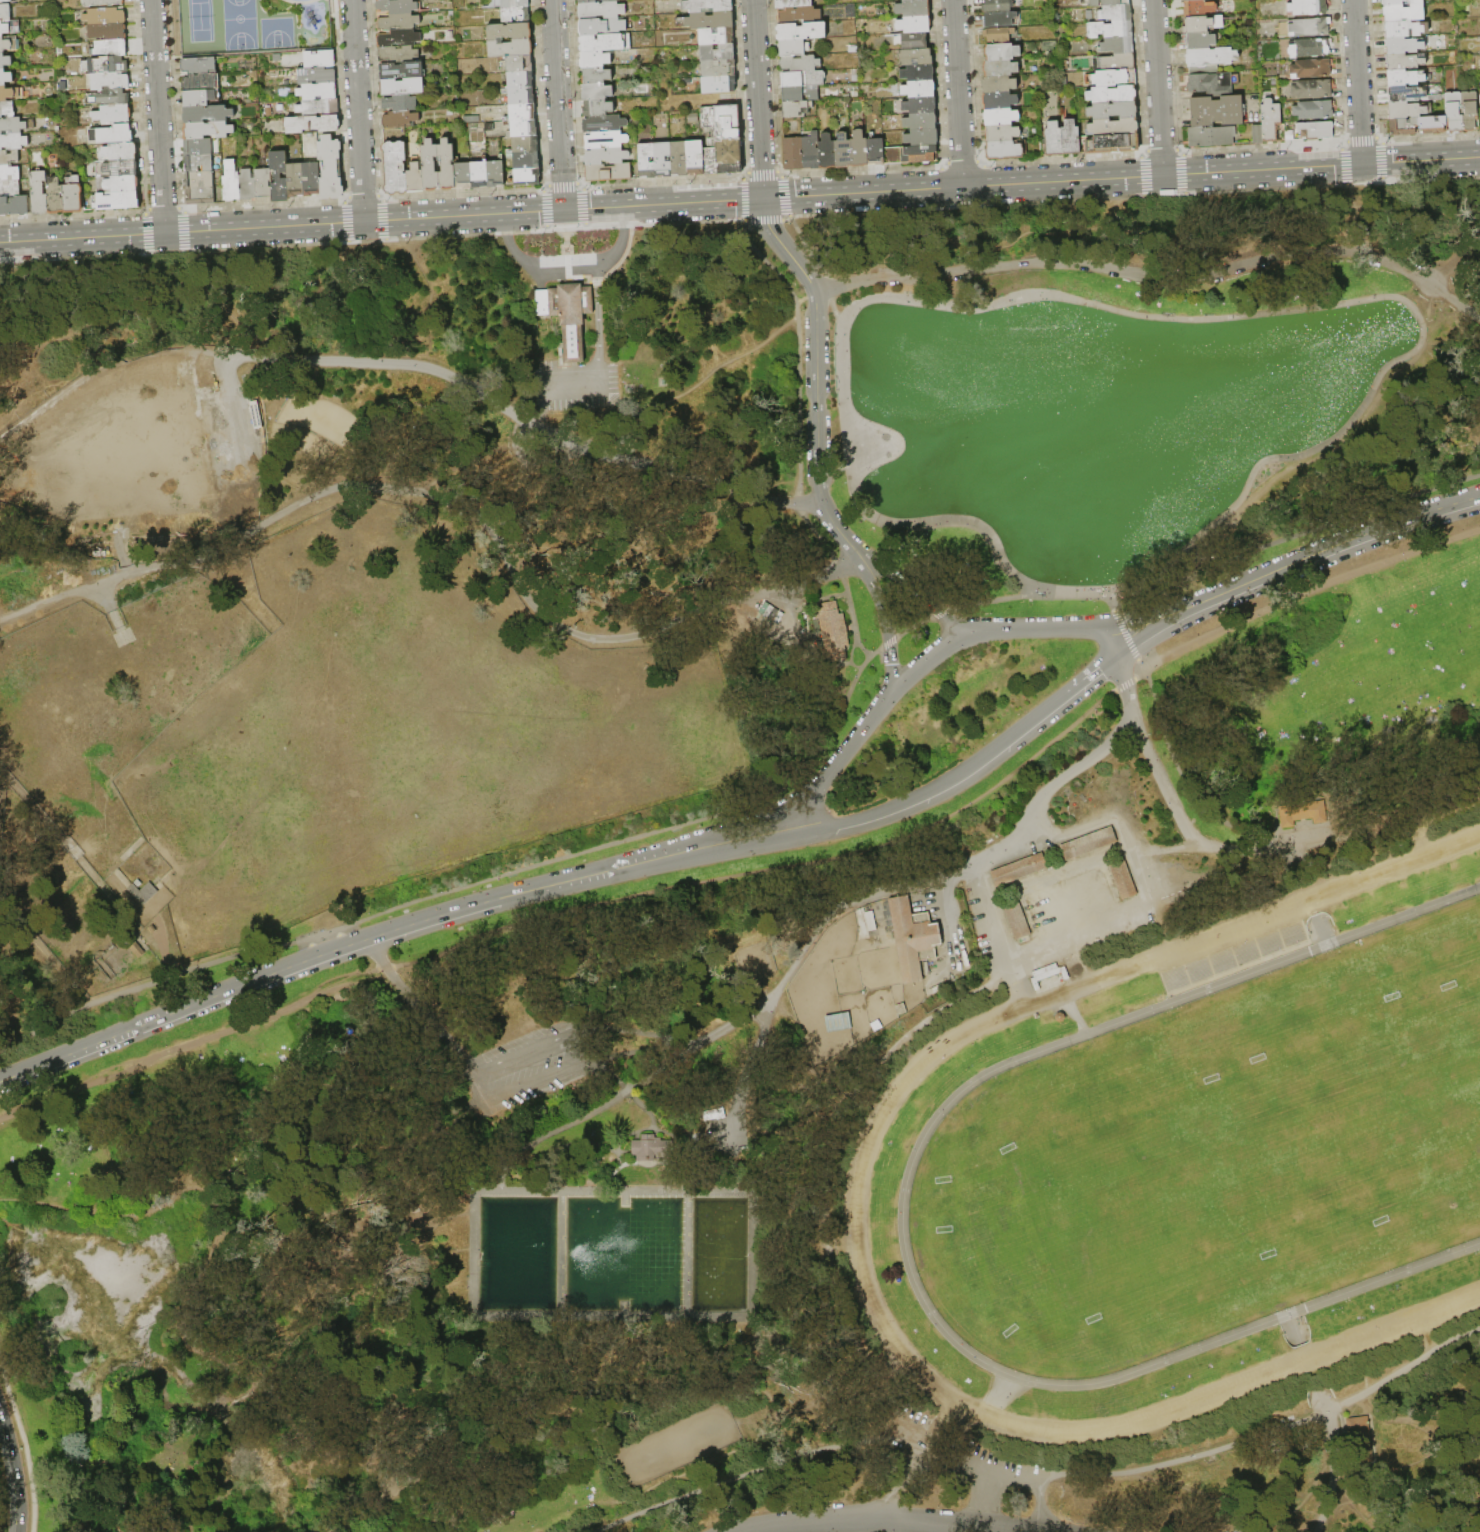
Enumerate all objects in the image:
building: (911, 0)
building: (1193, 0)
building: (6, 1)
building: (103, 2)
road: (300, 2)
building: (596, 2)
building: (1108, 2)
building: (1401, 2)
building: (515, 3)
building: (793, 3)
building: (998, 5)
building: (396, 6)
building: (707, 6)
building: (1308, 7)
building: (914, 8)
building: (1198, 8)
building: (601, 11)
building: (5, 12)
building: (1116, 13)
building: (1403, 13)
building: (516, 15)
building: (800, 15)
building: (105, 16)
building: (1000, 19)
park: (200, 20)
building: (710, 20)
building: (399, 21)
park: (239, 24)
building: (914, 24)
building: (1203, 24)
park: (250, 26)
building: (602, 26)
building: (1310, 27)
building: (10, 28)
building: (1110, 29)
building: (1405, 29)
building: (107, 31)
building: (802, 31)
park: (276, 32)
building: (510, 32)
building: (716, 36)
building: (1000, 36)
building: (399, 38)
building: (912, 41)
building: (1201, 41)
building: (602, 42)
building: (7, 45)
building: (1118, 45)
building: (1403, 46)
building: (111, 48)
building: (510, 48)
building: (794, 48)
building: (1309, 48)
building: (718, 52)
building: (1001, 52)
building: (399, 54)
building: (915, 57)
building: (320, 59)
building: (595, 59)
building: (1210, 59)
building: (5, 61)
building: (1407, 61)
building: (1118, 62)
building: (110, 64)
building: (520, 64)
building: (800, 64)
building: (198, 65)
building: (718, 68)
building: (1000, 68)
building: (1311, 69)
building: (401, 70)
building: (918, 73)
building: (316, 75)
building: (596, 76)
building: (5, 77)
building: (1114, 78)
building: (1402, 78)
building: (803, 79)
building: (521, 80)
building: (110, 81)
road: (1358, 81)
building: (200, 83)
building: (719, 84)
building: (1211, 84)
building: (999, 85)
building: (402, 87)
road: (1158, 87)
building: (1312, 89)
building: (919, 90)
building: (318, 91)
building: (597, 92)
building: (12, 93)
building: (801, 93)
road: (957, 93)
building: (1405, 94)
building: (1112, 95)
building: (521, 96)
building: (115, 97)
building: (199, 98)
road: (757, 99)
building: (999, 101)
building: (401, 103)
road: (558, 104)
building: (919, 106)
building: (319, 108)
building: (598, 108)
building: (7, 109)
building: (795, 109)
road: (357, 110)
building: (1313, 110)
building: (1405, 110)
building: (1469, 110)
building: (1112, 111)
building: (1217, 111)
building: (1454, 111)
building: (522, 112)
building: (207, 114)
building: (113, 115)
road: (158, 115)
building: (1000, 117)
building: (400, 119)
building: (921, 121)
building: (1268, 123)
building: (313, 124)
building: (604, 124)
building: (13, 125)
building: (1432, 125)
building: (1402, 126)
building: (1114, 127)
building: (523, 128)
building: (208, 130)
building: (1316, 130)
building: (1002, 133)
building: (112, 134)
building: (922, 136)
building: (1211, 136)
building: (1052, 139)
building: (1069, 139)
building: (606, 140)
building: (722, 140)
building: (13, 141)
building: (1112, 144)
building: (525, 145)
building: (198, 147)
building: (859, 150)
building: (1004, 150)
building: (121, 151)
building: (811, 151)
building: (827, 152)
building: (842, 152)
building: (875, 152)
building: (911, 153)
building: (794, 154)
building: (606, 156)
building: (9, 157)
building: (679, 158)
building: (695, 158)
building: (647, 160)
building: (663, 160)
building: (527, 161)
building: (199, 163)
building: (447, 165)
building: (430, 166)
building: (122, 168)
building: (331, 168)
building: (395, 168)
building: (608, 172)
building: (9, 173)
building: (495, 174)
building: (480, 175)
building: (464, 176)
road: (1121, 176)
building: (280, 177)
building: (527, 177)
building: (200, 179)
building: (311, 179)
building: (415, 179)
building: (296, 180)
building: (231, 182)
building: (123, 184)
building: (262, 184)
building: (246, 185)
building: (10, 188)
building: (39, 193)
building: (73, 195)
building: (56, 196)
building: (201, 196)
traffic signals: (764, 198)
building: (117, 201)
building: (15, 206)
road: (1353, 207)
road: (380, 218)
road: (382, 219)
road: (346, 221)
road: (1136, 224)
road: (1137, 226)
road: (182, 231)
road: (147, 234)
road: (1473, 239)
road: (375, 240)
road: (247, 250)
road: (813, 259)
road: (74, 260)
road: (1446, 261)
road: (568, 270)
road: (1154, 275)
road: (163, 292)
road: (426, 301)
road: (194, 303)
building: (566, 314)
road: (601, 318)
road: (381, 362)
road: (227, 369)
road: (816, 376)
road: (88, 377)
road: (693, 382)
parking lot: (580, 388)
road: (546, 395)
road: (798, 429)
road: (237, 430)
road: (1340, 434)
parking lot: (239, 443)
road: (515, 474)
road: (688, 477)
road: (456, 502)
road: (670, 510)
road: (608, 530)
road: (1332, 548)
road: (928, 604)
road: (1147, 618)
road: (1056, 627)
road: (886, 629)
building: (831, 630)
road: (1151, 633)
road: (1109, 641)
road: (935, 653)
road: (1091, 676)
road: (1125, 689)
road: (853, 741)
road: (1176, 761)
road: (964, 774)
road: (772, 789)
road: (818, 808)
building: (1300, 812)
road: (1035, 813)
road: (1384, 822)
road: (753, 823)
road: (1183, 824)
building: (1087, 842)
road: (759, 843)
road: (1292, 856)
building: (1017, 869)
road: (762, 871)
park: (748, 876)
building: (1121, 878)
building: (142, 892)
road: (520, 892)
road: (934, 905)
flagpole: (862, 908)
building: (1015, 918)
building: (869, 920)
road: (1320, 930)
building: (911, 937)
building: (1085, 940)
road: (1000, 950)
road: (802, 956)
road: (1016, 987)
park: (1439, 990)
road: (184, 1008)
building: (899, 1008)
road: (420, 1011)
building: (1058, 1016)
road: (1076, 1017)
building: (535, 1039)
road: (665, 1040)
road: (617, 1049)
park: (1283, 1061)
road: (585, 1064)
road: (577, 1066)
road: (998, 1067)
track: (998, 1067)
parking lot: (528, 1075)
road: (639, 1101)
road: (467, 1117)
road: (655, 1117)
parking lot: (724, 1122)
road: (682, 1131)
track: (874, 1132)
park: (1463, 1132)
road: (729, 1133)
park: (1085, 1136)
road: (625, 1139)
road: (532, 1145)
road: (683, 1147)
building: (652, 1149)
road: (695, 1158)
track: (1188, 1161)
stadium: (1185, 1162)
road: (650, 1164)
road: (497, 1178)
road: (827, 1178)
road: (471, 1189)
park: (1333, 1195)
road: (785, 1230)
road: (346, 1240)
dam: (562, 1254)
dam: (687, 1254)
park: (1144, 1273)
road: (190, 1294)
road: (1305, 1306)
track: (1305, 1306)
road: (1294, 1328)
road: (751, 1342)
road: (1401, 1370)
road: (1002, 1390)
road: (593, 1399)
road: (1322, 1404)
road: (1419, 1412)
road: (1453, 1436)
building: (1359, 1437)
road: (25, 1447)
parking lot: (970, 1449)
road: (117, 1450)
road: (967, 1458)
road: (953, 1459)
road: (13, 1473)
road: (1332, 1476)
road: (905, 1477)
road: (1356, 1501)
road: (1041, 1504)
road: (1285, 1506)
road: (897, 1519)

= = = =

_Instruction_
Write the number of lines in the listing above that contain the word "track". No other text should appear.

_Written response_
4